Please retype the records below exactly as they appear, leaving out every picture.

Object change descriptions
######

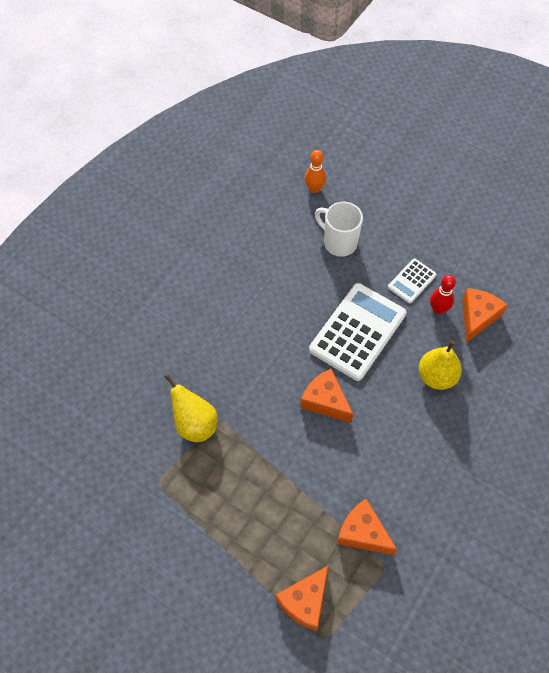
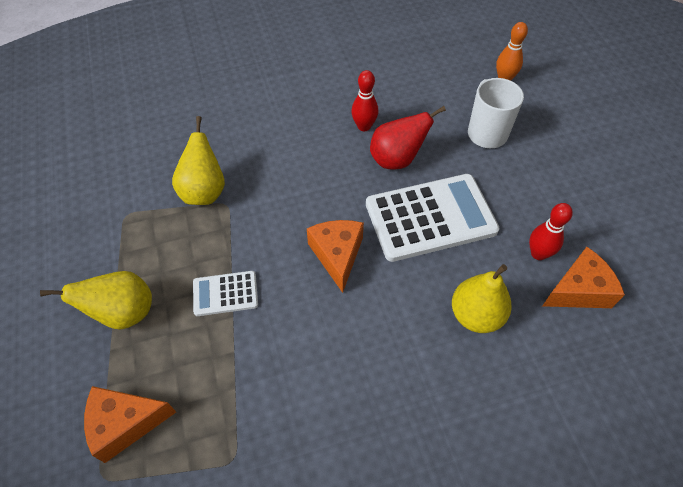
camera: 40 degrees right, 5 degrees down
(231, 544) = (123, 313): none -> yellow pear
(255, 294) = (364, 126): none -> red bowling pin
(300, 304) = (397, 159): none -> red pear
(362, 533) = (247, 406): orange cheese -> none
(412, 281) = (532, 210): white calculator -> white calculator (225, 293)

######

■ SOLUTION
camera: 40 degrees right, 5 degrees down
(231, 544) = (123, 313): none -> yellow pear
(255, 294) = (364, 126): none -> red bowling pin
(300, 304) = (397, 159): none -> red pear
(362, 533) = (247, 406): orange cheese -> none
(412, 281) = (532, 210): white calculator -> white calculator (225, 293)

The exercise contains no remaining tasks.